+++ GIVEN ENTRIES +++
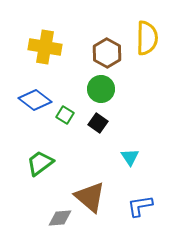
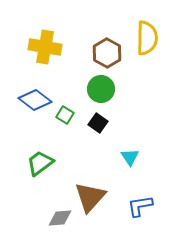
brown triangle: rotated 32 degrees clockwise
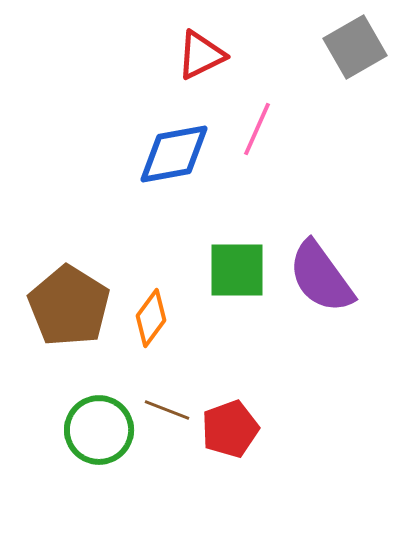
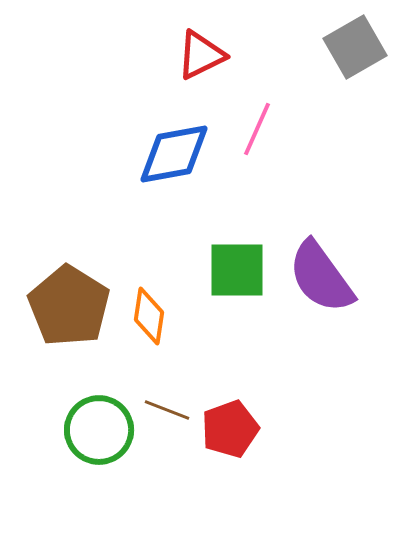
orange diamond: moved 2 px left, 2 px up; rotated 28 degrees counterclockwise
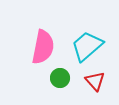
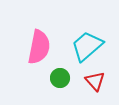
pink semicircle: moved 4 px left
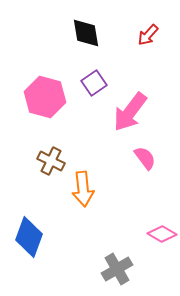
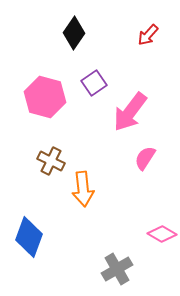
black diamond: moved 12 px left; rotated 44 degrees clockwise
pink semicircle: rotated 110 degrees counterclockwise
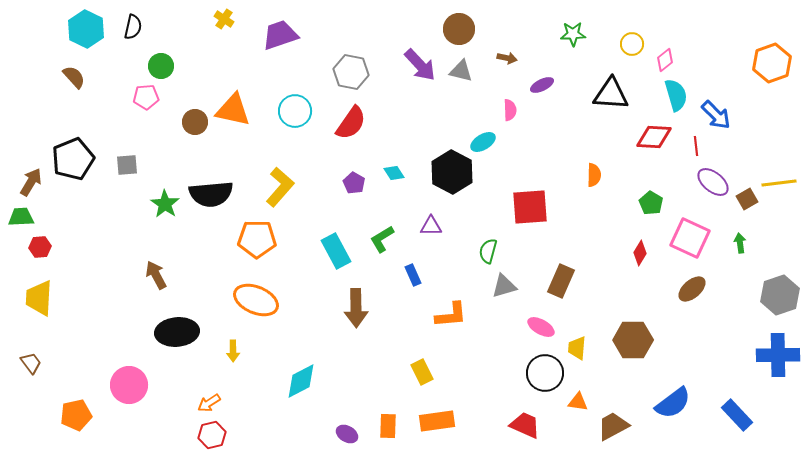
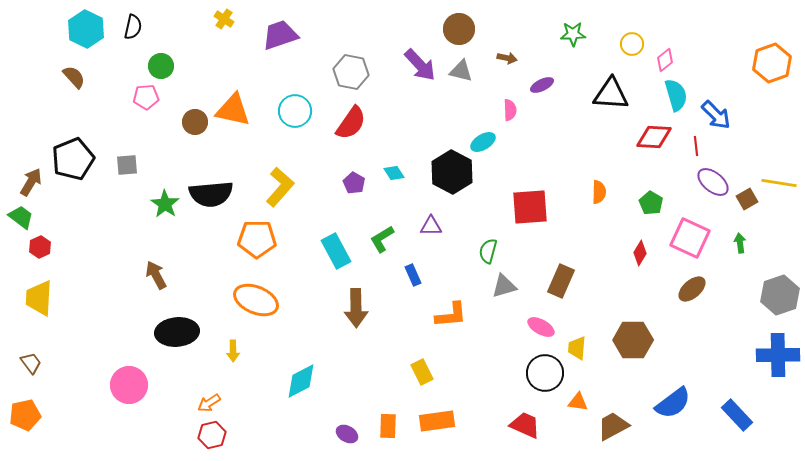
orange semicircle at (594, 175): moved 5 px right, 17 px down
yellow line at (779, 183): rotated 16 degrees clockwise
green trapezoid at (21, 217): rotated 40 degrees clockwise
red hexagon at (40, 247): rotated 20 degrees counterclockwise
orange pentagon at (76, 415): moved 51 px left
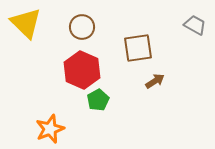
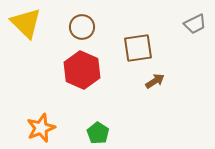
gray trapezoid: moved 1 px up; rotated 125 degrees clockwise
green pentagon: moved 33 px down; rotated 10 degrees counterclockwise
orange star: moved 9 px left, 1 px up
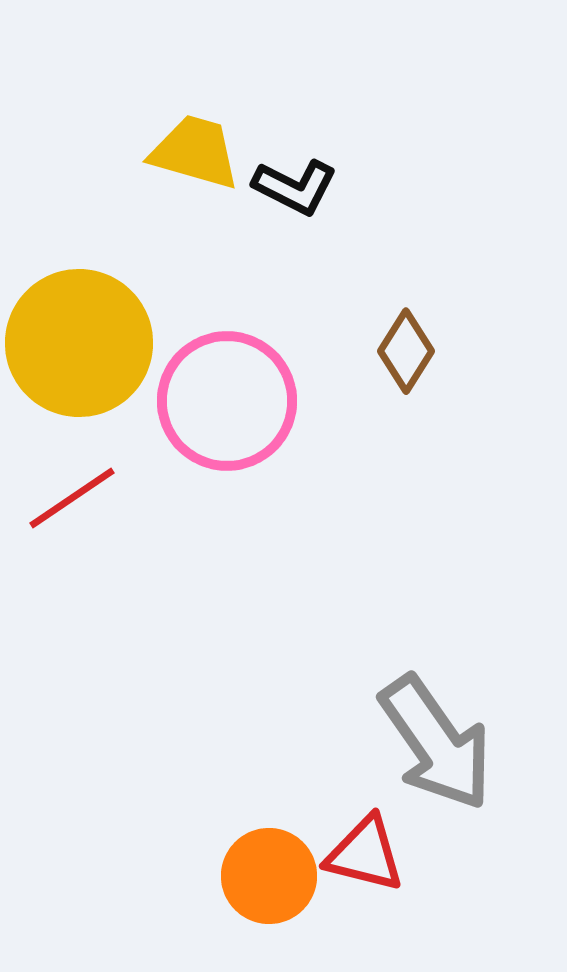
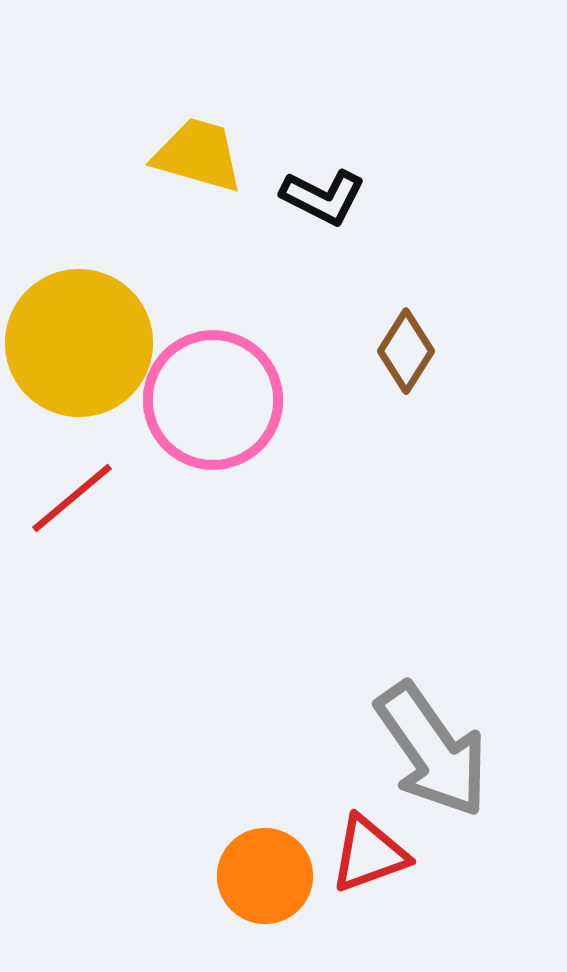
yellow trapezoid: moved 3 px right, 3 px down
black L-shape: moved 28 px right, 10 px down
pink circle: moved 14 px left, 1 px up
red line: rotated 6 degrees counterclockwise
gray arrow: moved 4 px left, 7 px down
red triangle: moved 4 px right; rotated 34 degrees counterclockwise
orange circle: moved 4 px left
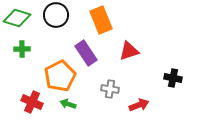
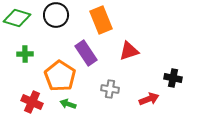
green cross: moved 3 px right, 5 px down
orange pentagon: rotated 12 degrees counterclockwise
red arrow: moved 10 px right, 6 px up
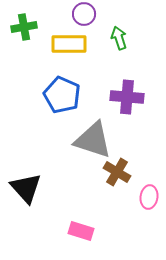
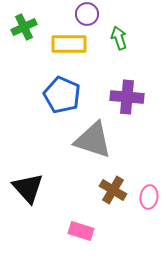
purple circle: moved 3 px right
green cross: rotated 15 degrees counterclockwise
brown cross: moved 4 px left, 18 px down
black triangle: moved 2 px right
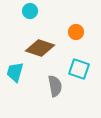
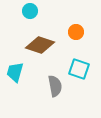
brown diamond: moved 3 px up
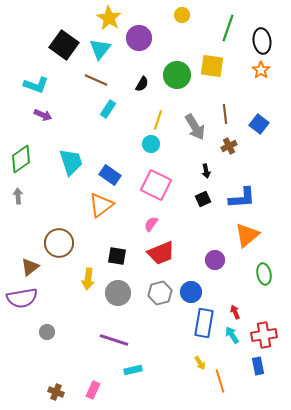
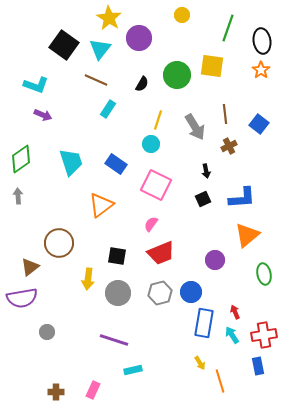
blue rectangle at (110, 175): moved 6 px right, 11 px up
brown cross at (56, 392): rotated 21 degrees counterclockwise
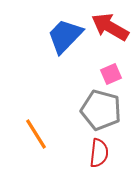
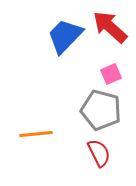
red arrow: rotated 12 degrees clockwise
orange line: rotated 64 degrees counterclockwise
red semicircle: rotated 32 degrees counterclockwise
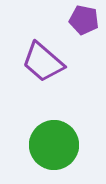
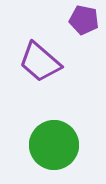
purple trapezoid: moved 3 px left
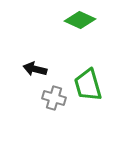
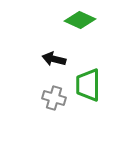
black arrow: moved 19 px right, 10 px up
green trapezoid: rotated 16 degrees clockwise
+++
# DESCRIPTION OF THE TASK
Copy the items from the line with "orange diamond: moved" up to and including the line with "orange star: moved 9 px left, 1 px up", leaving out the pictures.

# FULL SOLUTION
orange diamond: moved 2 px left, 2 px up; rotated 28 degrees counterclockwise
pink semicircle: moved 4 px left
black diamond: moved 12 px left; rotated 44 degrees clockwise
pink semicircle: rotated 110 degrees counterclockwise
orange semicircle at (594, 175): moved 5 px right, 17 px down
yellow line at (779, 183): rotated 16 degrees clockwise
green trapezoid at (21, 217): rotated 40 degrees clockwise
red hexagon at (40, 247): rotated 20 degrees counterclockwise
orange pentagon at (76, 415): moved 51 px left
gray trapezoid: moved 1 px up; rotated 125 degrees clockwise
green pentagon: moved 33 px down; rotated 10 degrees counterclockwise
orange star: moved 9 px left, 1 px up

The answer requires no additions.